> [AIM OF THE TASK]: Read the data and repeat it in full, exactly.

:: DATA TO EXAMINE ::

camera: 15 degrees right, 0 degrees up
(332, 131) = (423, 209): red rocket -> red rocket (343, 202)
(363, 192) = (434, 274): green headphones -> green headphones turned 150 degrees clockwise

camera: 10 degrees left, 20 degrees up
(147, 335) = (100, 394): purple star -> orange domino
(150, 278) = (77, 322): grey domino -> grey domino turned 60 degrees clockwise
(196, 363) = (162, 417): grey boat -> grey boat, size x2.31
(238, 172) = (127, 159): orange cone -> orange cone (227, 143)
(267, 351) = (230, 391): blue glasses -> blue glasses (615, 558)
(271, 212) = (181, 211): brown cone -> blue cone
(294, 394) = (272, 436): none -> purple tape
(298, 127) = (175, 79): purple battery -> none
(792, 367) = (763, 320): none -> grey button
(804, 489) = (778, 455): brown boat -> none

:::

> [SOLVED PROBLEM]:
camera: 15 degrees right, 0 degrees up
(332, 131) = (423, 209): red rocket -> red rocket (343, 202)
(363, 192) = (434, 274): green headphones -> green headphones turned 150 degrees clockwise

camera: 10 degrees left, 20 degrees up
(147, 335) = (100, 394): purple star -> orange domino
(150, 278) = (77, 322): grey domino -> grey domino turned 60 degrees clockwise
(196, 363) = (162, 417): grey boat -> grey boat, size x2.31
(238, 172) = (127, 159): orange cone -> orange cone (227, 143)
(267, 351) = (230, 391): blue glasses -> blue glasses (615, 558)
(271, 212) = (181, 211): brown cone -> blue cone
(294, 394) = (272, 436): none -> purple tape
(298, 127) = (175, 79): purple battery -> none
(792, 367) = (763, 320): none -> grey button
(804, 489) = (778, 455): brown boat -> none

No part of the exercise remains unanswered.